*EXERCISE DETAILS*
Reproduce all of the lines below, swapping every "white leather couch" for "gray fabric sofa" and keeping everything else the same. Leave the pictures out of your version.

*EXCERPTED RECORDS*
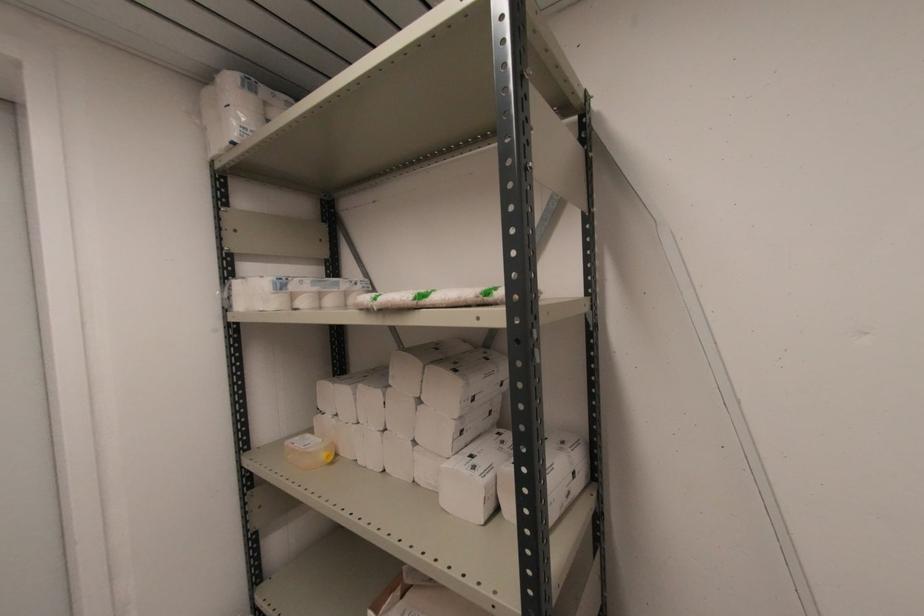
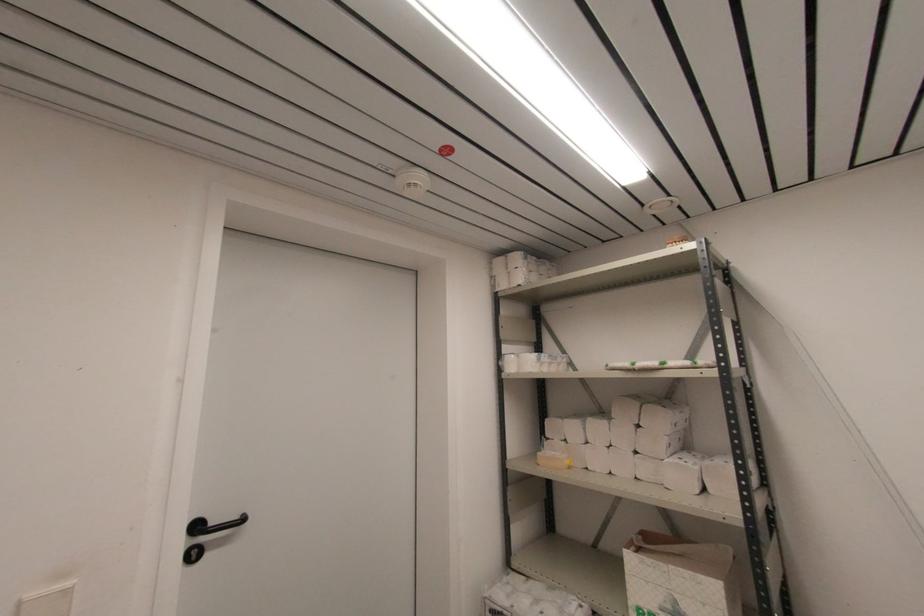
The point at (237, 134) is marked in the first image. Where is the corresponding point in the second image?

(524, 282)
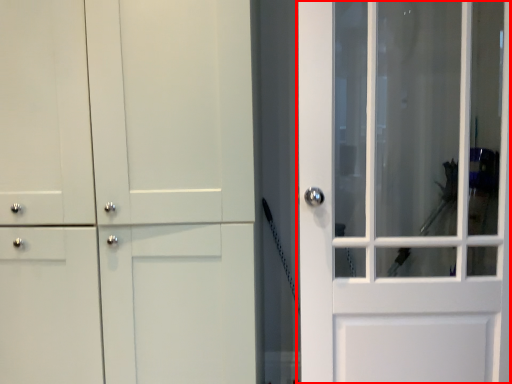
Question: From the image's perspective, what is the correct spatial relationship of door (annotated by the red box) in relation to barn door?

Choices:
 (A) above
 (B) below

Answer: (A)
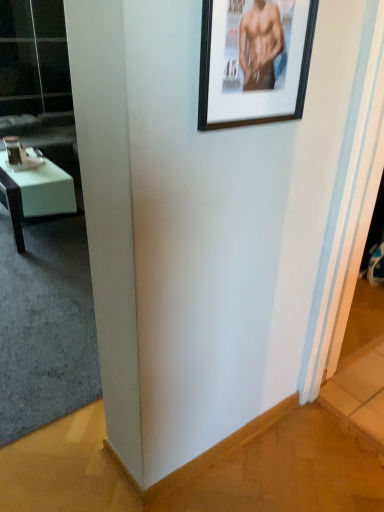
Question: From the image's perspective, is black matte picture frame at upper right below transparent glass door at upper left?

Choices:
 (A) yes
 (B) no

Answer: (A)

Question: Is the depth of black matte picture frame at upper right less than that of transparent glass door at upper left?

Choices:
 (A) no
 (B) yes

Answer: (B)

Question: From a real-world perspective, is black matte picture frame at upper right on transparent glass door at upper left?

Choices:
 (A) yes
 (B) no

Answer: (A)

Question: Does black matte picture frame at upper right appear on the right side of transparent glass door at upper left?

Choices:
 (A) yes
 (B) no

Answer: (A)

Question: Is black matte picture frame at upper right touching transparent glass door at upper left?

Choices:
 (A) yes
 (B) no

Answer: (B)

Question: Considering the relative positions of black matte picture frame at upper right and transparent glass door at upper left in the image provided, is black matte picture frame at upper right behind transparent glass door at upper left?

Choices:
 (A) no
 (B) yes

Answer: (A)

Question: Is white leather couch at left not within white glossy desk at left?

Choices:
 (A) no
 (B) yes

Answer: (B)

Question: Considering the relative sizes of white leather couch at left and white glossy desk at left in the image provided, is white leather couch at left wider than white glossy desk at left?

Choices:
 (A) yes
 (B) no

Answer: (A)

Question: From the image's perspective, is white leather couch at left below white glossy desk at left?

Choices:
 (A) yes
 (B) no

Answer: (B)

Question: Considering the relative sizes of white leather couch at left and white glossy desk at left in the image provided, is white leather couch at left shorter than white glossy desk at left?

Choices:
 (A) yes
 (B) no

Answer: (B)

Question: Is the depth of white leather couch at left less than that of white glossy desk at left?

Choices:
 (A) yes
 (B) no

Answer: (B)

Question: Is white glossy desk at left completely or partially inside white leather couch at left?

Choices:
 (A) no
 (B) yes

Answer: (A)

Question: Does transparent glass door at upper left have a lesser width compared to white glossy desk at left?

Choices:
 (A) yes
 (B) no

Answer: (A)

*EXERCISE RESULT*
The point at (237, 134) is marked in the first image. Where is the corresponding point in the second image?

(524, 282)
Question: From the image's perspective, what is the correct spatial relationship of door (annotated by the red box) in relation to barn door?

Choices:
 (A) above
 (B) below

Answer: (A)
Question: From the image's perspective, is black matte picture frame at upper right below transparent glass door at upper left?

Choices:
 (A) yes
 (B) no

Answer: (A)

Question: Is the depth of black matte picture frame at upper right less than that of transparent glass door at upper left?

Choices:
 (A) no
 (B) yes

Answer: (B)

Question: From a real-world perspective, is black matte picture frame at upper right on transparent glass door at upper left?

Choices:
 (A) yes
 (B) no

Answer: (A)

Question: Does black matte picture frame at upper right appear on the right side of transparent glass door at upper left?

Choices:
 (A) yes
 (B) no

Answer: (A)

Question: Is black matte picture frame at upper right touching transparent glass door at upper left?

Choices:
 (A) yes
 (B) no

Answer: (B)

Question: Considering the relative positions of black matte picture frame at upper right and transparent glass door at upper left in the image provided, is black matte picture frame at upper right behind transparent glass door at upper left?

Choices:
 (A) no
 (B) yes

Answer: (A)

Question: Is gray fabric sofa at left not within white glossy desk at left?

Choices:
 (A) no
 (B) yes

Answer: (B)

Question: Considering the relative sizes of gray fabric sofa at left and white glossy desk at left in the image provided, is gray fabric sofa at left wider than white glossy desk at left?

Choices:
 (A) yes
 (B) no

Answer: (A)

Question: From the image's perspective, is gray fabric sofa at left below white glossy desk at left?

Choices:
 (A) yes
 (B) no

Answer: (B)

Question: Considering the relative sizes of gray fabric sofa at left and white glossy desk at left in the image provided, is gray fabric sofa at left shorter than white glossy desk at left?

Choices:
 (A) yes
 (B) no

Answer: (B)

Question: Is the depth of gray fabric sofa at left less than that of white glossy desk at left?

Choices:
 (A) yes
 (B) no

Answer: (B)

Question: Is white glossy desk at left completely or partially inside gray fabric sofa at left?

Choices:
 (A) no
 (B) yes

Answer: (A)

Question: Does transparent glass door at upper left have a lesser width compared to white glossy desk at left?

Choices:
 (A) yes
 (B) no

Answer: (A)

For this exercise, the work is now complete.